*ABOUT THIS TASK*
Copy all lines below exactly as written. Leave pictures out.

···

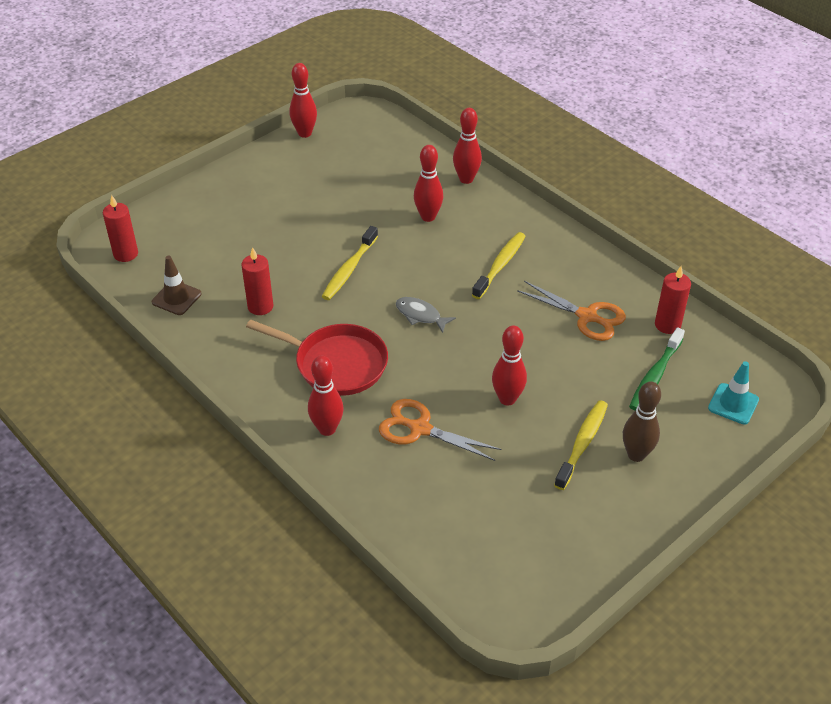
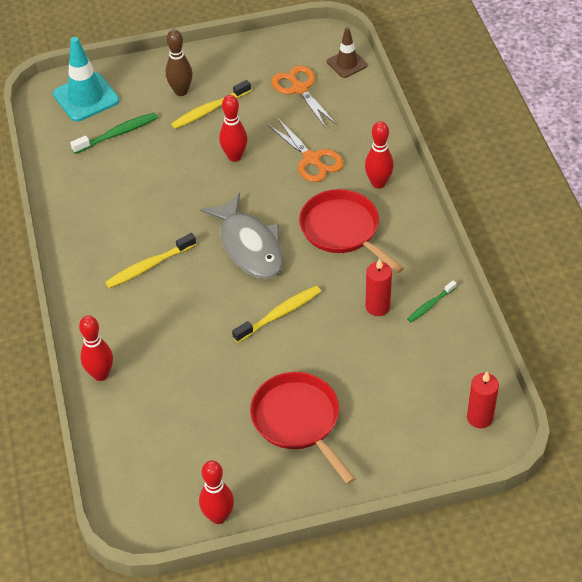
camera: 150 degrees left, 5 degrees up
(176, 298) = (448, 345): brown traffic cone -> brown traffic cone (347, 63)
(209, 325) = (430, 305): none -> green toothbrush
(281, 203) = (298, 420): none -> red pan
(420, 315) = (249, 246): grey fish -> grey fish, size x2.02
(428, 217) = (170, 343): red bowling pin -> none
(587, 316) = (122, 194): orange scissors -> orange scissors (299, 89)
(667, 325) = (70, 165): red candle -> none
(733, 404) = (86, 97): turquoise traffic cone -> turquoise traffic cone, size x1.64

···

*RESULT OF THIS EXERCISE*
camera: 150 degrees left, 5 degrees up
(176, 298) = (448, 345): brown traffic cone -> brown traffic cone (347, 63)
(209, 325) = (430, 305): none -> green toothbrush
(281, 203) = (298, 420): none -> red pan
(420, 315) = (249, 246): grey fish -> grey fish, size x2.02
(428, 217) = (170, 343): red bowling pin -> none
(587, 316) = (122, 194): orange scissors -> orange scissors (299, 89)
(667, 325) = (70, 165): red candle -> none
(733, 404) = (86, 97): turquoise traffic cone -> turquoise traffic cone, size x1.64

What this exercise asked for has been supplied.